Object matching data:

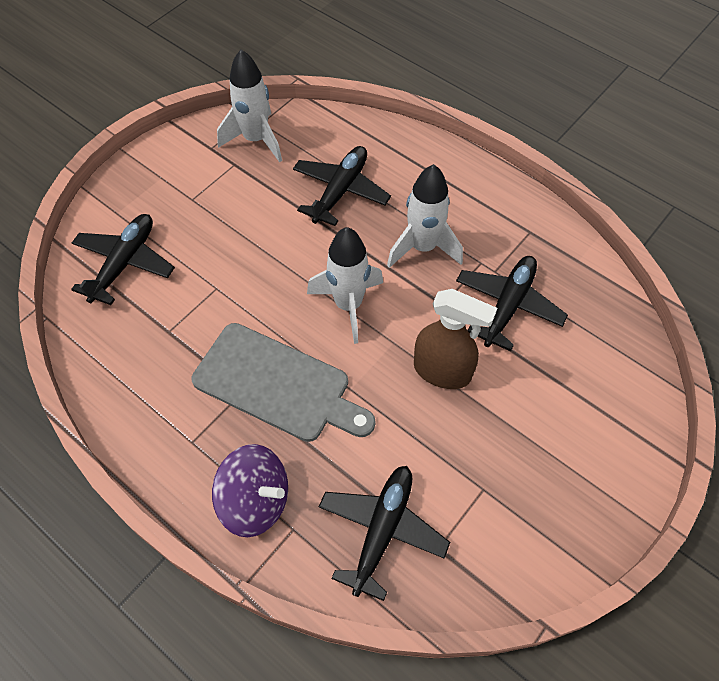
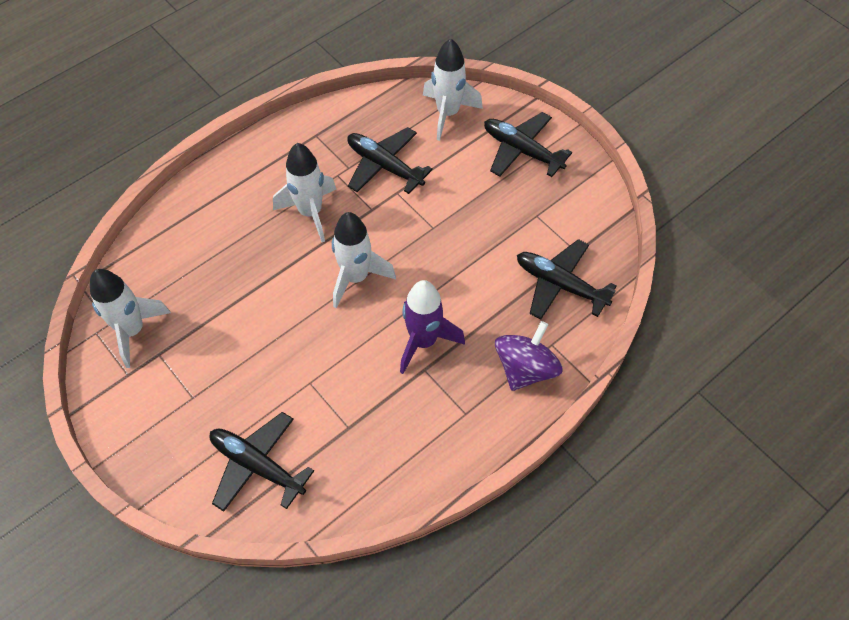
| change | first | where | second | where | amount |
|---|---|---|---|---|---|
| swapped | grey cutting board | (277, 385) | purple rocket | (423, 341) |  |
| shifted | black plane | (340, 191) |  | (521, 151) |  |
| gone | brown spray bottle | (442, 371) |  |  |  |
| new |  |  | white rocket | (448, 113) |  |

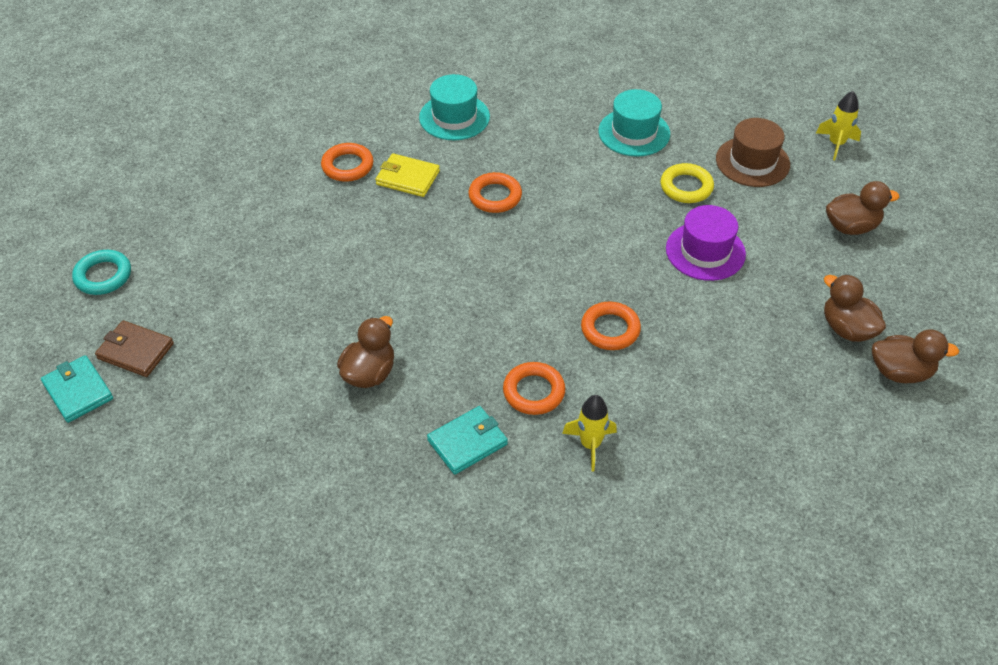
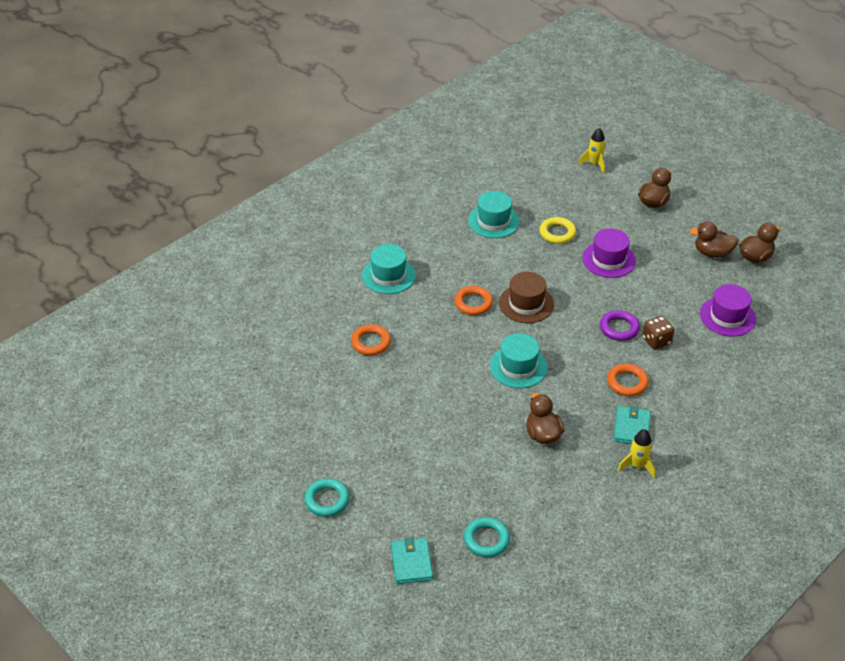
| change | first | where | second | where | amount |
|---|---|---|---|---|---|
| rotated | turquoise wallet | (78, 391) |  | (411, 562) | 75 degrees clockwise |
| gone | brown wallet | (135, 351) |  |  |  |
| gone | yellow wallet | (407, 178) |  |  |  |
| shifted | yellow rocket | (590, 445) |  | (637, 465) |  |
| repainted | orange ring | (610, 329) | purple ring | (619, 328) |  |
| shifted | brown hat | (752, 162) |  | (526, 304) |  |
| new |  |  | turquoise ring | (486, 540) |  |
| new |  |  | turquoise hat | (518, 367) |  |
| new |  |  | brown dice | (656, 341) |  |
| new |  |  | purple hat | (727, 316) |  |

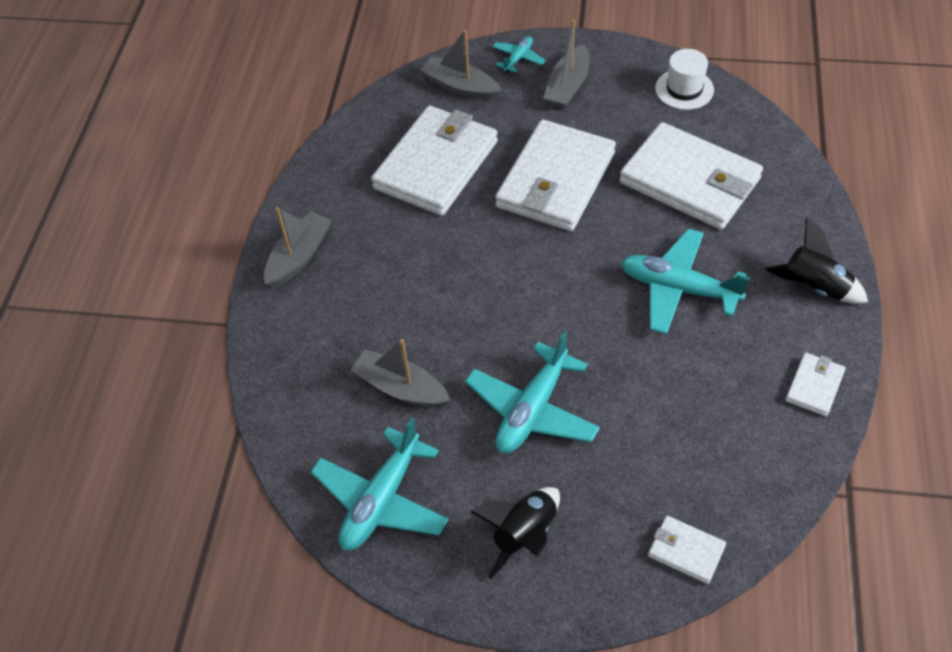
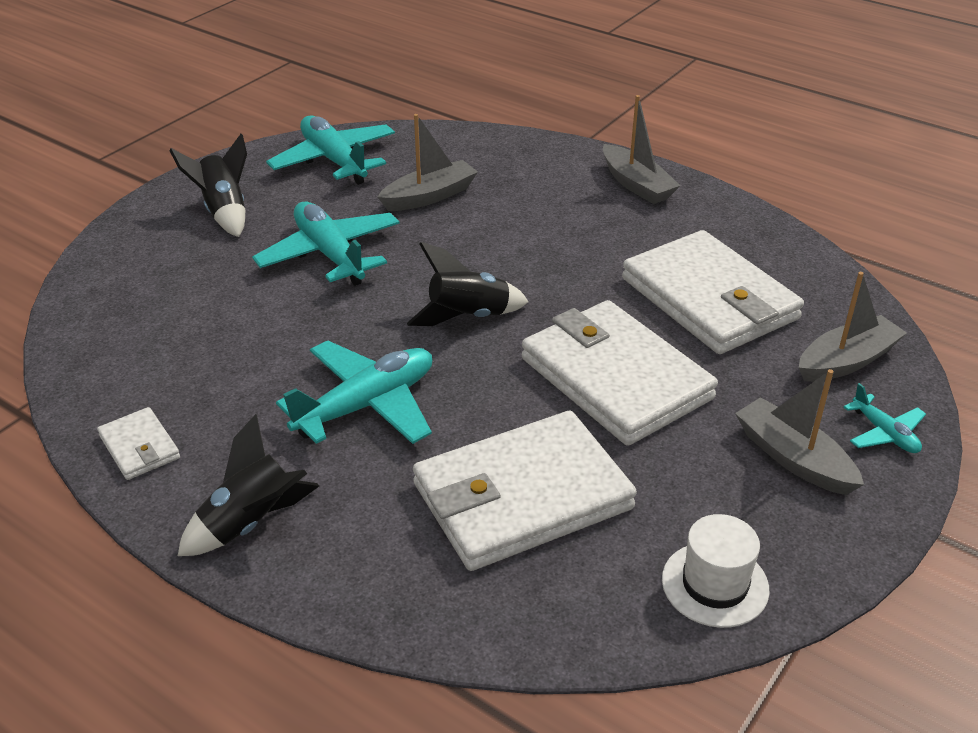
| change | first | where | second | where | amount |
|---|---|---|---|---|---|
| gone | white wallet | (686, 551) |  |  |  |
| new |  |  | black rocket | (468, 317) |  |

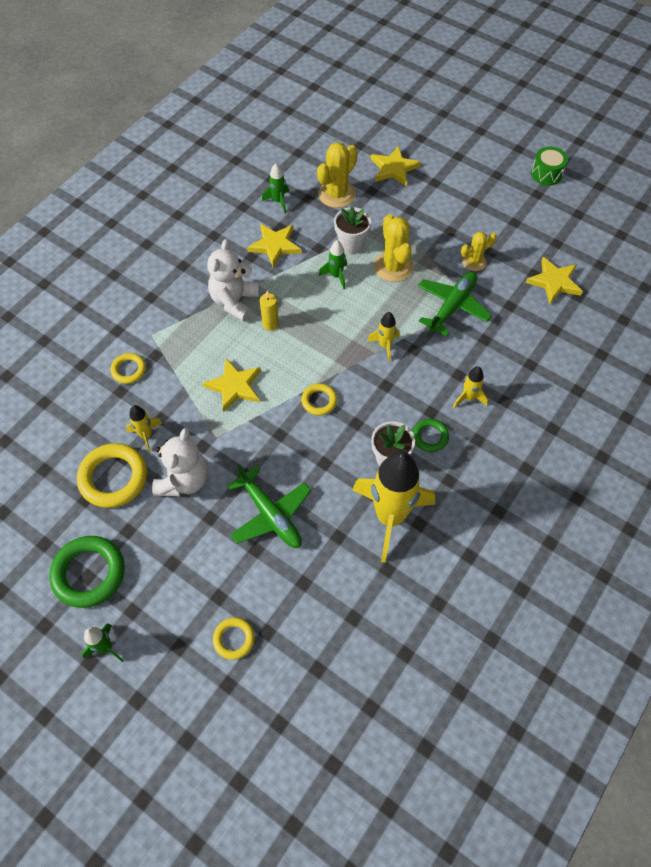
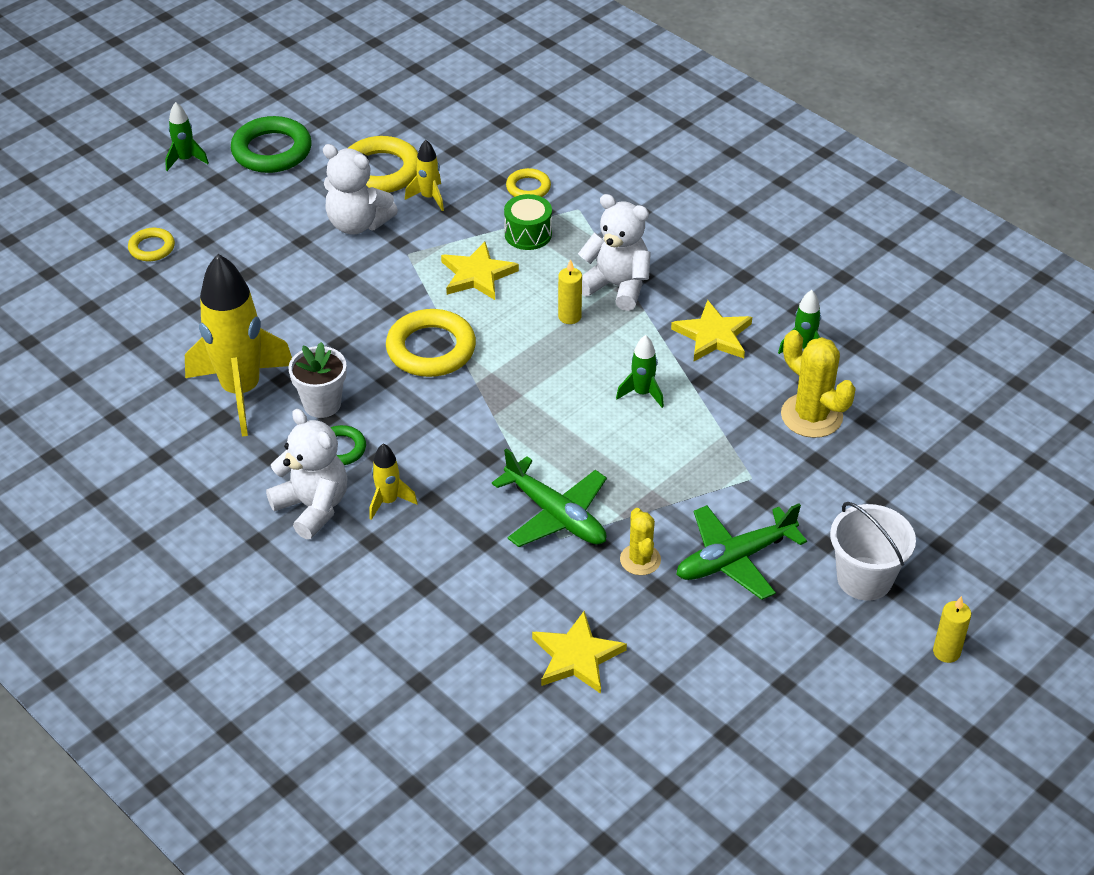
| change | first | where | second | where | amount |
|---|---|---|---|---|---|
| shifted | green plane | (270, 514) |  | (735, 559) |  |
| scaled | yellow ring | (319, 401) |  | (431, 349) | x1.83 |
| gone | white flower pot | (351, 245) |  |  |  |
| gone | yellow rocket | (385, 345) |  |  |  |
| gone | yellow star | (394, 168) |  |  |  |
| gone | yellow cactus | (393, 267) |  |  |  |
| shifted | green drum | (546, 174) |  | (528, 234) |  |
| new |  |  | white teddy bear | (313, 507) |  |
| new |  |  | white bucket | (864, 578) |  |
| new |  |  | yellow candle | (946, 652) |  |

*Instructions for the task*. In your copy, restate the data above word for word but leave out any picture.

*Answer section*.
| change | first | where | second | where | amount |
|---|---|---|---|---|---|
| swapped | grey cutting board | (277, 385) | purple rocket | (423, 341) |  |
| shifted | black plane | (340, 191) |  | (521, 151) |  |
| gone | brown spray bottle | (442, 371) |  |  |  |
| new |  |  | white rocket | (448, 113) |  |

| change | first | where | second | where | amount |
|---|---|---|---|---|---|
| rotated | turquoise wallet | (78, 391) |  | (411, 562) | 75 degrees clockwise |
| gone | brown wallet | (135, 351) |  |  |  |
| gone | yellow wallet | (407, 178) |  |  |  |
| shifted | yellow rocket | (590, 445) |  | (637, 465) |  |
| repainted | orange ring | (610, 329) | purple ring | (619, 328) |  |
| shifted | brown hat | (752, 162) |  | (526, 304) |  |
| new |  |  | turquoise ring | (486, 540) |  |
| new |  |  | turquoise hat | (518, 367) |  |
| new |  |  | brown dice | (656, 341) |  |
| new |  |  | purple hat | (727, 316) |  |

| change | first | where | second | where | amount |
|---|---|---|---|---|---|
| gone | white wallet | (686, 551) |  |  |  |
| new |  |  | black rocket | (468, 317) |  |

| change | first | where | second | where | amount |
|---|---|---|---|---|---|
| shifted | green plane | (270, 514) |  | (735, 559) |  |
| scaled | yellow ring | (319, 401) |  | (431, 349) | x1.83 |
| gone | white flower pot | (351, 245) |  |  |  |
| gone | yellow rocket | (385, 345) |  |  |  |
| gone | yellow star | (394, 168) |  |  |  |
| gone | yellow cactus | (393, 267) |  |  |  |
| shifted | green drum | (546, 174) |  | (528, 234) |  |
| new |  |  | white teddy bear | (313, 507) |  |
| new |  |  | white bucket | (864, 578) |  |
| new |  |  | yellow candle | (946, 652) |  |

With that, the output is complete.